▶ _Your goal_
One exact copy of the listing is needed. It should contain no pictures.

▶ _Collected material_
= = = =

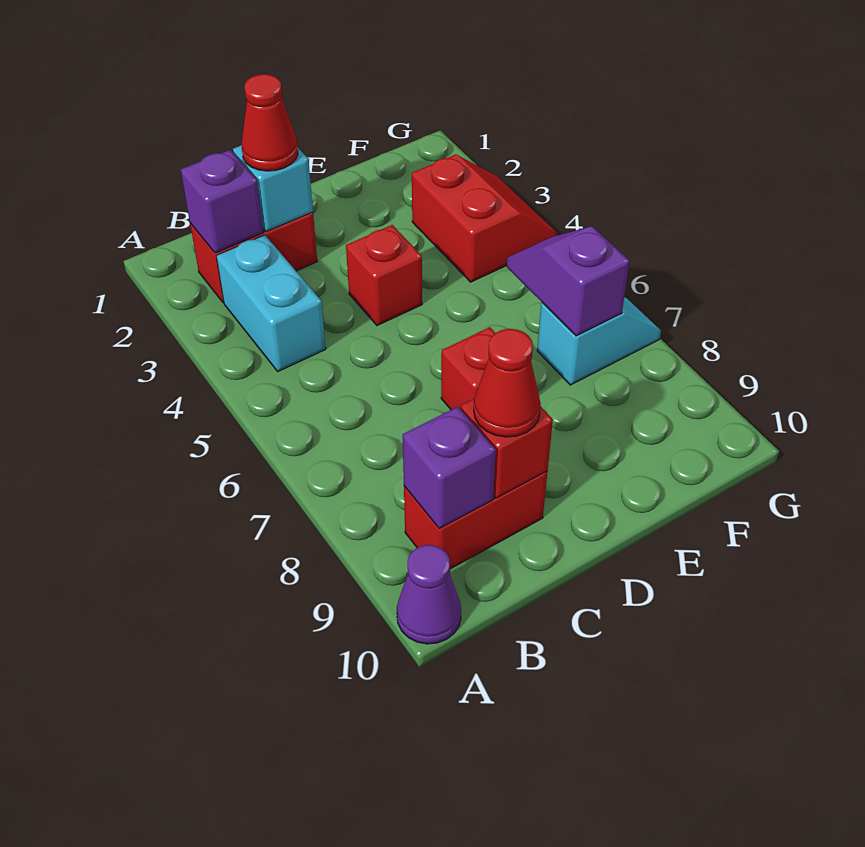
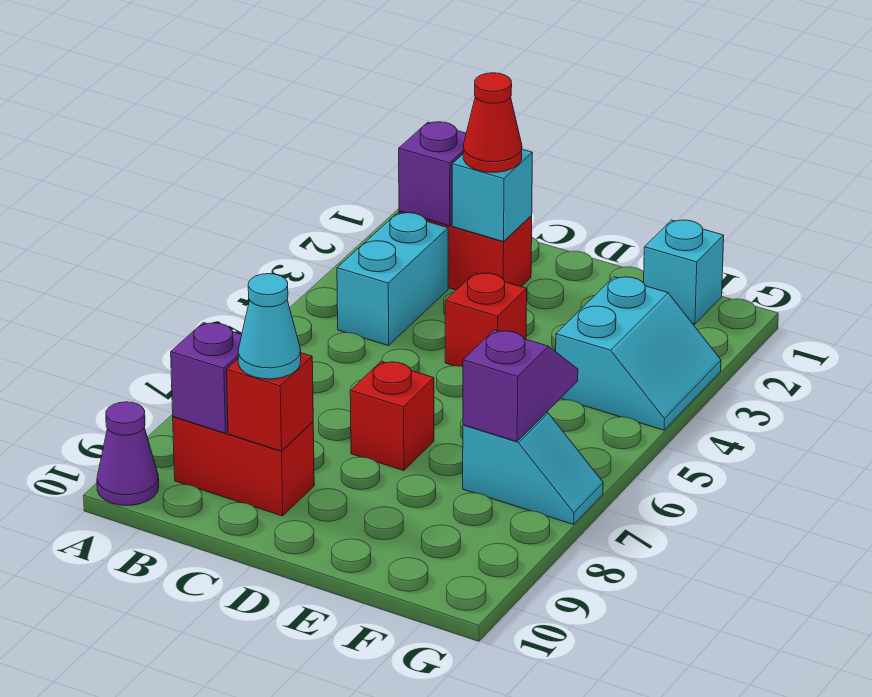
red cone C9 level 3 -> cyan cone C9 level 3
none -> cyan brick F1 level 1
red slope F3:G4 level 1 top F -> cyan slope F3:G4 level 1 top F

= = = =

▶ _Exercise solution_
red cone C9 level 3 -> cyan cone C9 level 3
none -> cyan brick F1 level 1
red slope F3:G4 level 1 top F -> cyan slope F3:G4 level 1 top F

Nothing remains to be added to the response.